From the entries that follow, copy each line containing the word "triangle".
* * *
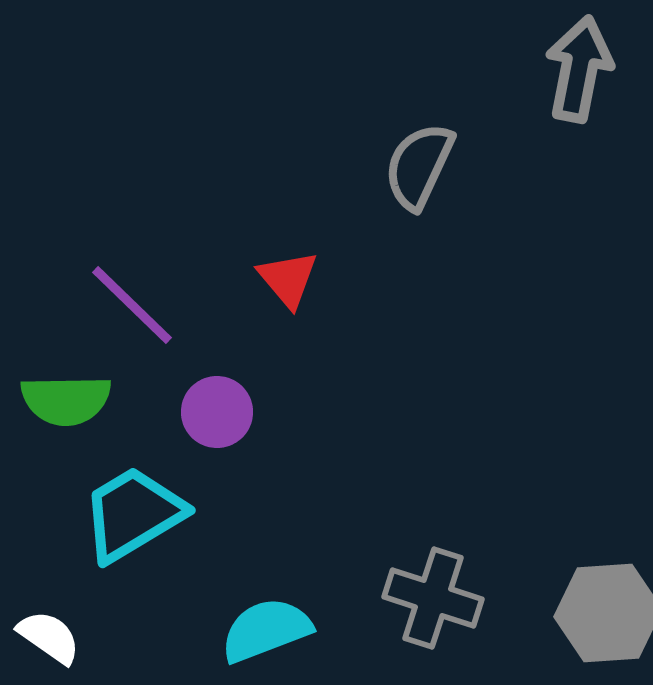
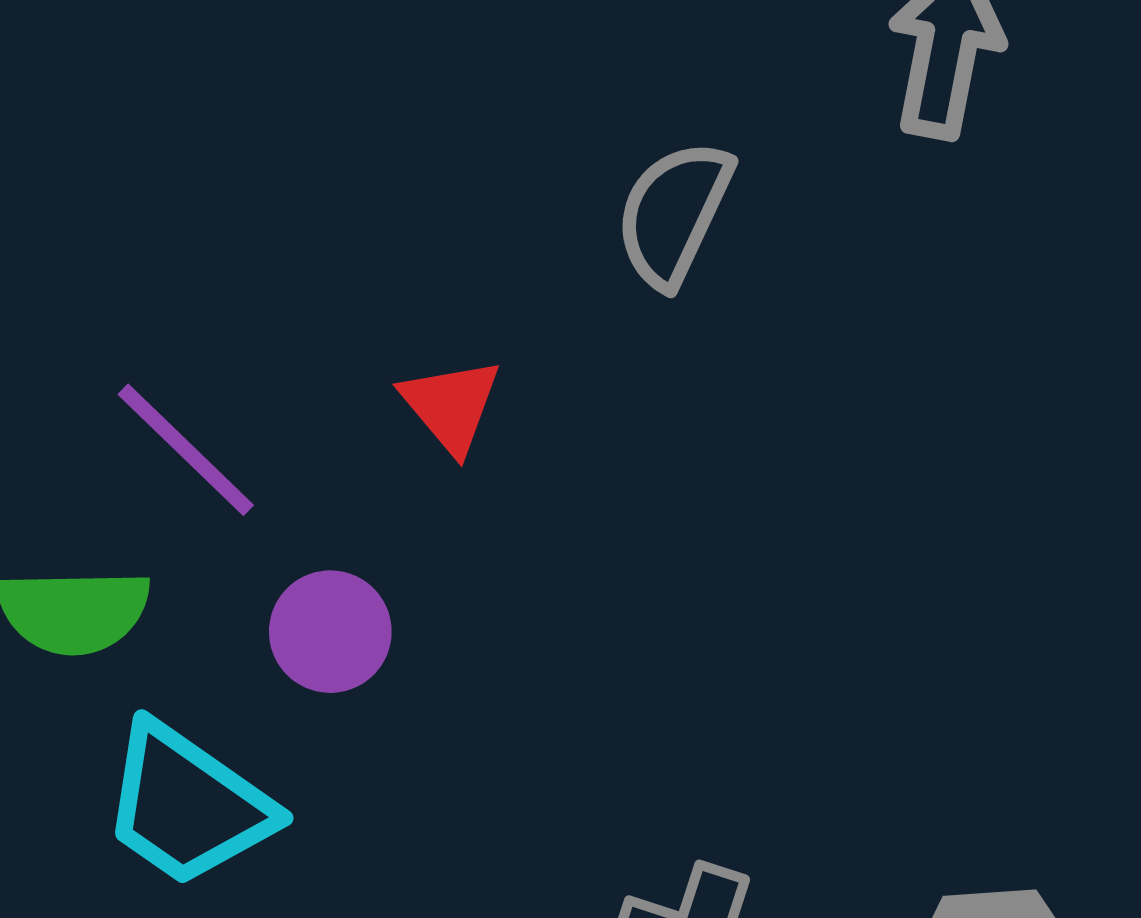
cyan trapezoid: (133, 514) -> (187, 805), turned -114

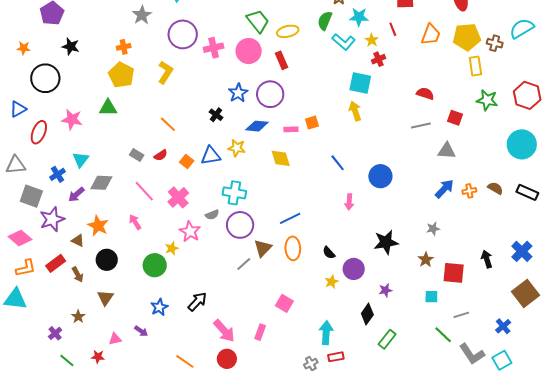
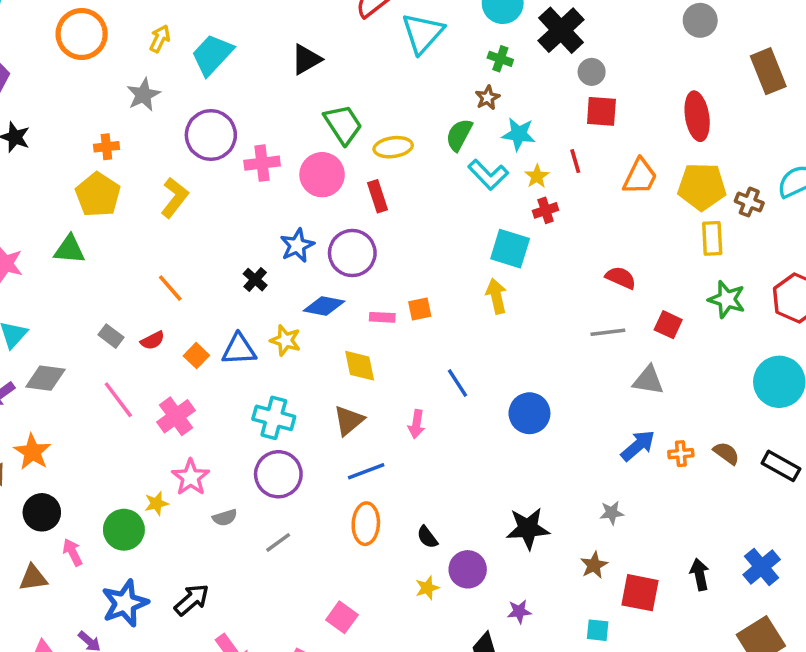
pink arrow: (349, 202) -> (416, 424), moved
gray semicircle: (212, 215) -> (225, 518), moved
pink arrow: (135, 222) -> (73, 552), moved
brown triangle: (263, 248) -> (349, 420), moved
brown triangle: (105, 298) -> (33, 578), turned 42
blue star: (159, 307) -> (125, 603), size x1.5

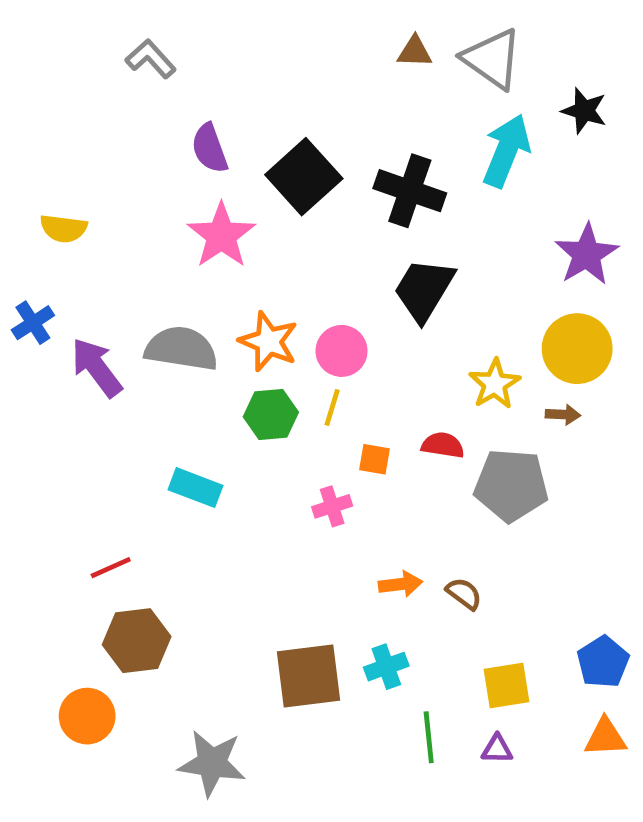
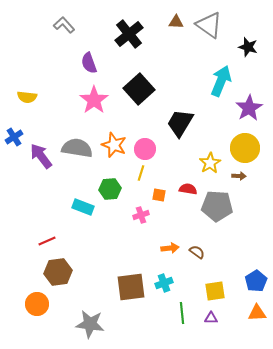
cyan arrow: (506, 151) -> (221, 81), moved
black square: (304, 177) -> (139, 89), moved
black cross: (410, 191) -> (129, 34), moved, turned 32
green hexagon: (271, 415) -> (110, 189), moved

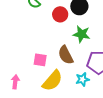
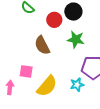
brown semicircle: (66, 55) -> (42, 45), moved
pink square: (40, 60) -> (26, 71), moved

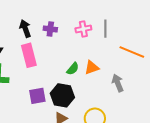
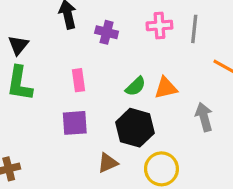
purple cross: (50, 29) -> (107, 32), moved
pink rectangle: (29, 55) -> (79, 80), moved, size x0.6
black hexagon: (62, 95) -> (135, 128), moved

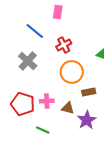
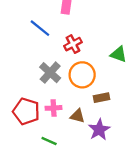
gray cross: (28, 61) -> (50, 73), moved

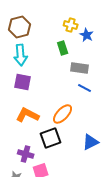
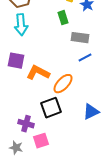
purple square: (23, 82) -> (16, 61), moved
blue line: (85, 88) -> (85, 58), turned -56
orange L-shape: (28, 115) -> (38, 73), moved

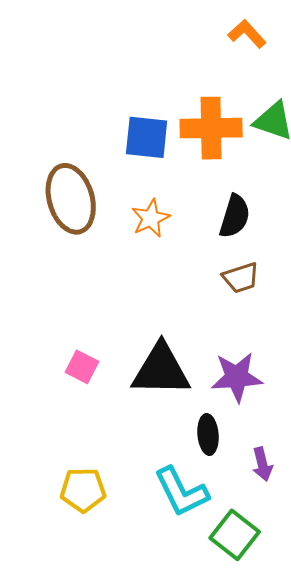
* * *
● **Solution to this exercise**
brown triangle: (263, 248) -> (349, 420), moved
brown triangle: (105, 298) -> (33, 578), turned 42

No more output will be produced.